* **Given data**:

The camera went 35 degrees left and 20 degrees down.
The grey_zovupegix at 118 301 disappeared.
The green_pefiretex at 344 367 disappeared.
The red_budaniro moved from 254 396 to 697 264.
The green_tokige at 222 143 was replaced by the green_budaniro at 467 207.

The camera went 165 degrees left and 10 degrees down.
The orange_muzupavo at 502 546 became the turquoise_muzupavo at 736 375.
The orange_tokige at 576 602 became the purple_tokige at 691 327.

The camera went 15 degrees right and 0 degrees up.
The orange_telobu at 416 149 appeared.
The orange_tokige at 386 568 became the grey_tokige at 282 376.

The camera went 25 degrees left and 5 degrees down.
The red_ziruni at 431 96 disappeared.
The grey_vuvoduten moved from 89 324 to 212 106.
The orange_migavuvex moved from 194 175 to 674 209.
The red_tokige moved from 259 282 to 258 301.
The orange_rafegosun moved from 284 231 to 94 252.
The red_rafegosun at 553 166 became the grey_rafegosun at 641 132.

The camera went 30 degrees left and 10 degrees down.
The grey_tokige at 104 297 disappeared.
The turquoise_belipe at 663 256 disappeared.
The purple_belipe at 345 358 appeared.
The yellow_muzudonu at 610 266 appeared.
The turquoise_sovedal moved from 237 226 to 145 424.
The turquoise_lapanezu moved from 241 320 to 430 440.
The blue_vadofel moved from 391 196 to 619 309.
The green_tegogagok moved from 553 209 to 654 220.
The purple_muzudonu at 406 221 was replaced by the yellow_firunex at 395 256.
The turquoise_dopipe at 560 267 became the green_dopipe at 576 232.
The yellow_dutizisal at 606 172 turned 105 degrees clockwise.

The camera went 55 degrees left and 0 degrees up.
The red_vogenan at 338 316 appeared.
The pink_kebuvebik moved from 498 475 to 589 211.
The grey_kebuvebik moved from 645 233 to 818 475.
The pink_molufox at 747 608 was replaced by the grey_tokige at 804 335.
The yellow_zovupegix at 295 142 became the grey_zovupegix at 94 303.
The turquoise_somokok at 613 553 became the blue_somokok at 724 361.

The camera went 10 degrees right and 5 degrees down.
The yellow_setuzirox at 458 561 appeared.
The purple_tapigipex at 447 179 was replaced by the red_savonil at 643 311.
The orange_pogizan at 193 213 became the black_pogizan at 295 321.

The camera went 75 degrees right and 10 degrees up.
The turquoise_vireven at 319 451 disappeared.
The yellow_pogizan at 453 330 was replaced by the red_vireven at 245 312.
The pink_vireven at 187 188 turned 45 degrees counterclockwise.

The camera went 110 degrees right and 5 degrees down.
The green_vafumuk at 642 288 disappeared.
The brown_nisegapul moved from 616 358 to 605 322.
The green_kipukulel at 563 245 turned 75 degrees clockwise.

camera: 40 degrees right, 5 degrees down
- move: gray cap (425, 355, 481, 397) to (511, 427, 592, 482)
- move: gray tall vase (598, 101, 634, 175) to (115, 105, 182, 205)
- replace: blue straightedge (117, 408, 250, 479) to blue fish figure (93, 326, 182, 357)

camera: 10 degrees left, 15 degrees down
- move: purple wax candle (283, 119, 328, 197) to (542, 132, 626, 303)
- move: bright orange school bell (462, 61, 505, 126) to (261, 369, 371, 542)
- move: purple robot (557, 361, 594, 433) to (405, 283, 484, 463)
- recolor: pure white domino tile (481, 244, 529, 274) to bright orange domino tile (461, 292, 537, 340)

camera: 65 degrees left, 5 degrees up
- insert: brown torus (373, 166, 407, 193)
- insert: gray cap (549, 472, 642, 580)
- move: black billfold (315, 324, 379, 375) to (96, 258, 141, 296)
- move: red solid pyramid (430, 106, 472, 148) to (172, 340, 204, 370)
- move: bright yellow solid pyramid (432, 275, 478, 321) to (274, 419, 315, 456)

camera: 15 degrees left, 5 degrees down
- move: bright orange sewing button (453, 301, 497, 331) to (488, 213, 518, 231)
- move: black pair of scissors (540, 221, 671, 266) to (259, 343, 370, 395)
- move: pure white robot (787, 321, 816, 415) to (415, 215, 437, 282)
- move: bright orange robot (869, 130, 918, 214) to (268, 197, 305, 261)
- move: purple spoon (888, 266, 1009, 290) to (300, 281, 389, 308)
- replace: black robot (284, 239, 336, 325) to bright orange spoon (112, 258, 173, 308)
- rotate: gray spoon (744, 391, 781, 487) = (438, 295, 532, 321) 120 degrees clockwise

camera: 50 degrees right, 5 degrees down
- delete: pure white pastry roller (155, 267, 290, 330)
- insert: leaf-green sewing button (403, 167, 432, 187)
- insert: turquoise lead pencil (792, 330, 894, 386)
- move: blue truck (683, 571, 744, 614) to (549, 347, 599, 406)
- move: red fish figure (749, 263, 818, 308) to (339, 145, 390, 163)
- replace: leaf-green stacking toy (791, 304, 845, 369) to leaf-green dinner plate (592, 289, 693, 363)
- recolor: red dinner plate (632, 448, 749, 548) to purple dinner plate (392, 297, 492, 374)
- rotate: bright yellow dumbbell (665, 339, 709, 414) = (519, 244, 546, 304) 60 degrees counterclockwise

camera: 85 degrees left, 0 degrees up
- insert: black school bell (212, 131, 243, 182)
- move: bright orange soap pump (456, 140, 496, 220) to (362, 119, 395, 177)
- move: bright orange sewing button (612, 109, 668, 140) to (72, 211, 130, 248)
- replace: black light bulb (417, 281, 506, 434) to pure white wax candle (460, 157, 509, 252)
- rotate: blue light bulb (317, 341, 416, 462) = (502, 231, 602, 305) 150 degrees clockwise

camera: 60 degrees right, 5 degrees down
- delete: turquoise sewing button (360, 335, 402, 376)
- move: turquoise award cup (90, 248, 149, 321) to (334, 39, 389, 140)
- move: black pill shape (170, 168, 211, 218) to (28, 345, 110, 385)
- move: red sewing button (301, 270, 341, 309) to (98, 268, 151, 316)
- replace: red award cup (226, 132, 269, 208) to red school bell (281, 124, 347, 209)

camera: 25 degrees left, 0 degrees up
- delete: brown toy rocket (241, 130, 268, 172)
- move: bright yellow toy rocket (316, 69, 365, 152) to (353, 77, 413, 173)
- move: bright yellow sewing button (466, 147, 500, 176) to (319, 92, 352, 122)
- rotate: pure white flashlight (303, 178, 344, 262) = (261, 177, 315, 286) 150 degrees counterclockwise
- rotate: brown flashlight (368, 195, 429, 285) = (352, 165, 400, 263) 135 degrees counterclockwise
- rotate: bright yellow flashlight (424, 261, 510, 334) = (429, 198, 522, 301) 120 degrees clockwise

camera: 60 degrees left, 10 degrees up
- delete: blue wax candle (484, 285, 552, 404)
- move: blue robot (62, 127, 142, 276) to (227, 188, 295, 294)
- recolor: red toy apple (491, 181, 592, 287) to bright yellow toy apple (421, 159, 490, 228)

* **Problem requirements**:
Looking at the data above, return every line from the one with "- move: gray cap" down to the one with "- move: gray tall", exactly and inclusively.

* **Task answer**:
- move: gray cap (425, 355, 481, 397) to (511, 427, 592, 482)
- move: gray tall vase (598, 101, 634, 175) to (115, 105, 182, 205)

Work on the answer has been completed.